>>
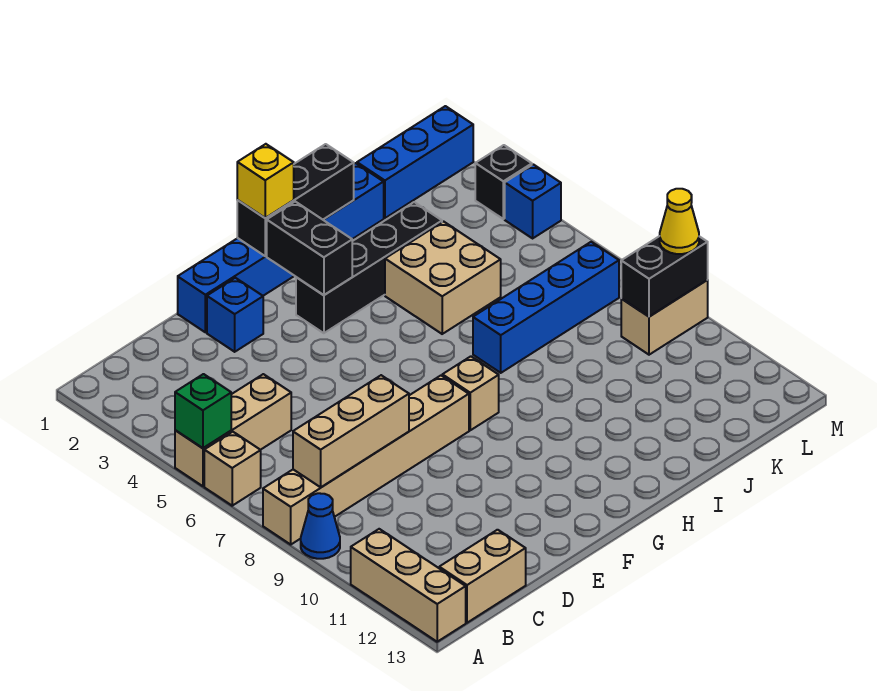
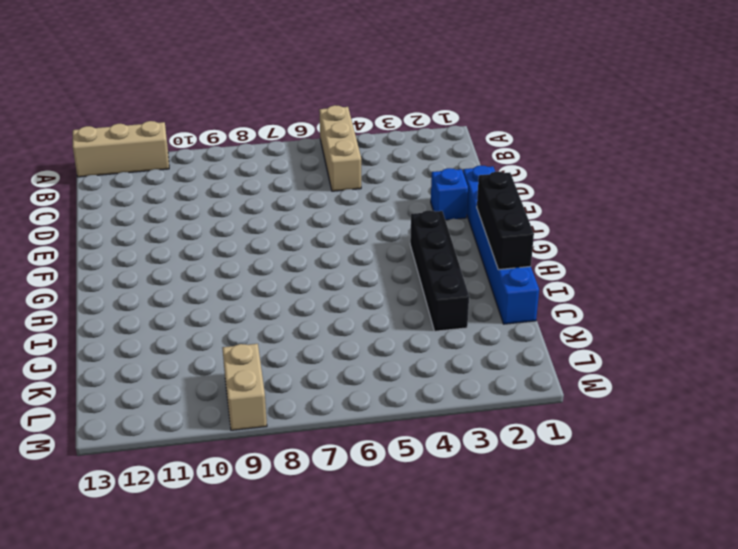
none -> tan 1x1 brick [204,432,261,506]
none -> tan 1x6 brick [263,376,469,544]
none -> blue 1x1 cone [301,493,340,559]

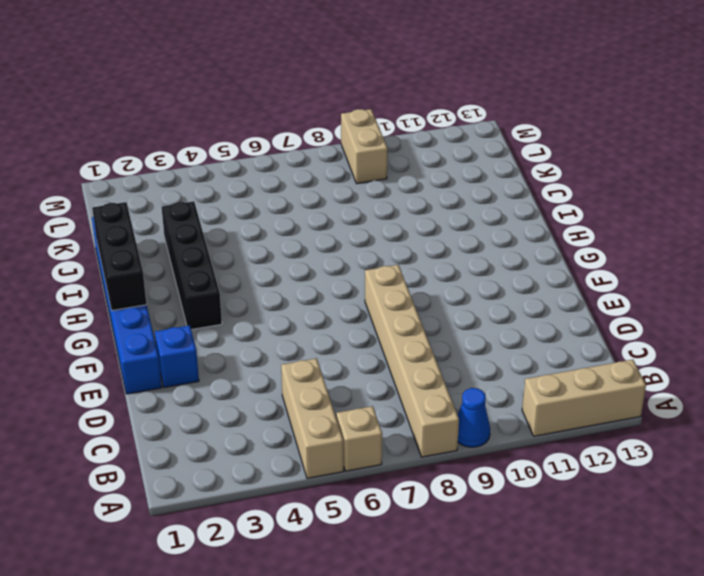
none -> tan 1x2 brick [439,530,526,623]
none -> tan 1x1 brick [442,356,499,430]
none -> tan 2x2 brick [385,222,501,334]

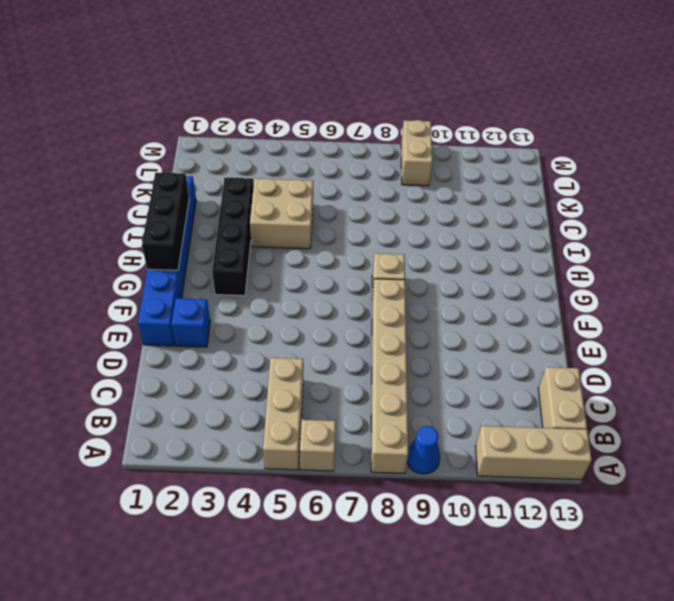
none -> blue 1x4 brick [473,242,619,373]
none -> blue 1x3 brick [357,106,473,218]
none -> black 1x1 brick [475,145,532,219]

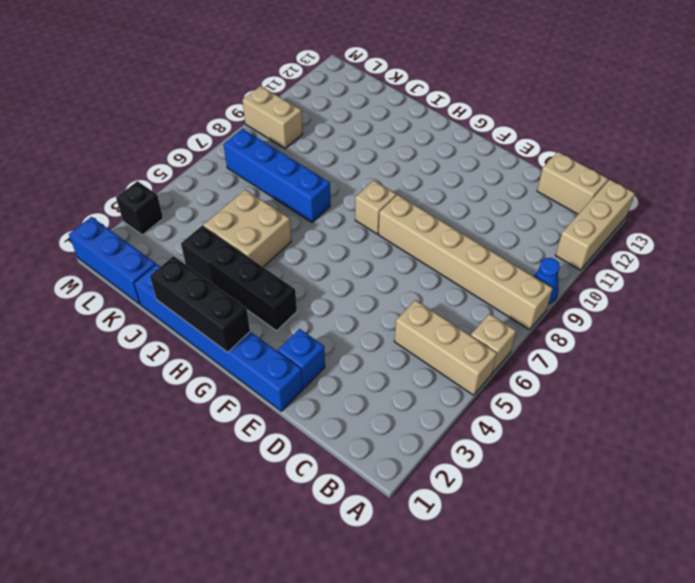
none -> blue 1x1 brick [505,164,561,238]
none -> green 1x1 brick [175,374,231,448]
none -> tan 1x3 brick [293,375,409,487]

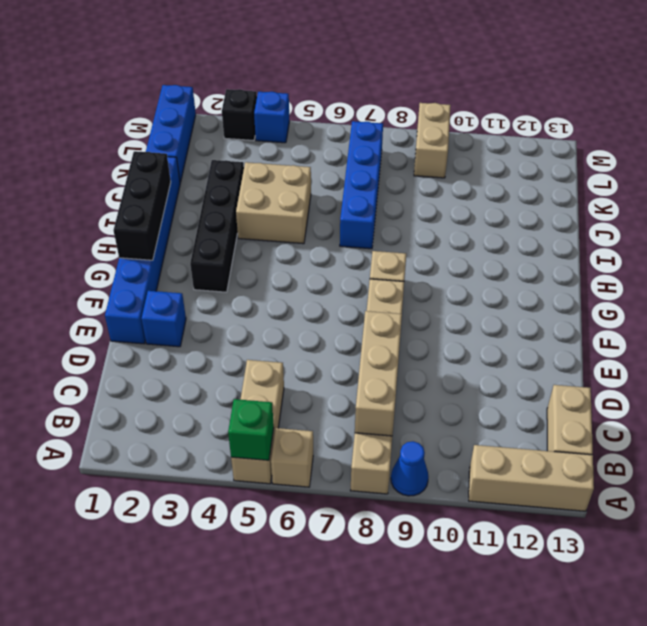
none -> black 1x2 brick [267,202,352,295]
none -> black 1x2 brick [621,236,708,317]
none -> yellow 1x1 brick [237,144,294,218]

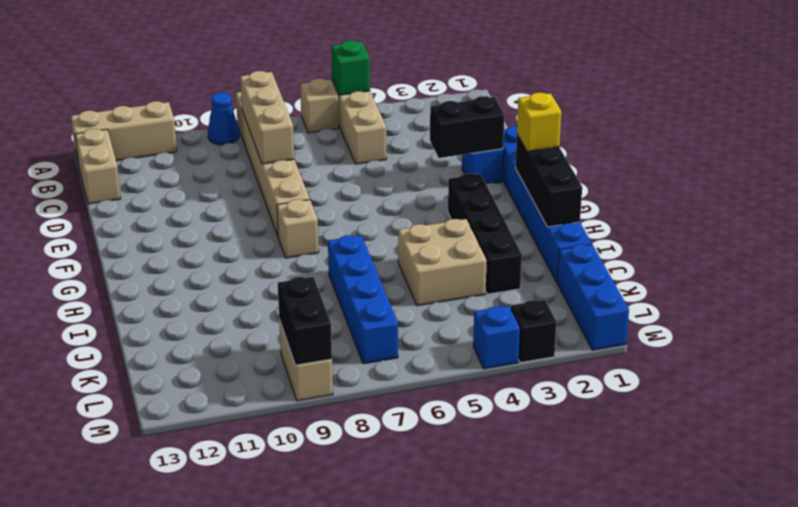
black 1x2 brick [430,96,504,158] -> black 1x2 brick moved to [267,202,352,295]
none -> yellow 1x1 cone [660,189,699,254]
<<
TASK TO CARRY OUT: Each entry needs to be returned verbatim, with its pictures left out.

TASK RESULT:
none -> tan 1x1 brick [204,432,261,506]
none -> tan 1x6 brick [263,376,469,544]
none -> blue 1x1 cone [301,493,340,559]

none -> tan 1x2 brick [439,530,526,623]
none -> tan 1x1 brick [442,356,499,430]
none -> tan 2x2 brick [385,222,501,334]

none -> blue 1x4 brick [473,242,619,373]
none -> blue 1x3 brick [357,106,473,218]
none -> black 1x1 brick [475,145,532,219]

none -> blue 1x1 brick [505,164,561,238]
none -> green 1x1 brick [175,374,231,448]
none -> tan 1x3 brick [293,375,409,487]

none -> black 1x2 brick [267,202,352,295]
none -> black 1x2 brick [621,236,708,317]
none -> yellow 1x1 brick [237,144,294,218]

black 1x2 brick [430,96,504,158] -> black 1x2 brick moved to [267,202,352,295]
none -> yellow 1x1 cone [660,189,699,254]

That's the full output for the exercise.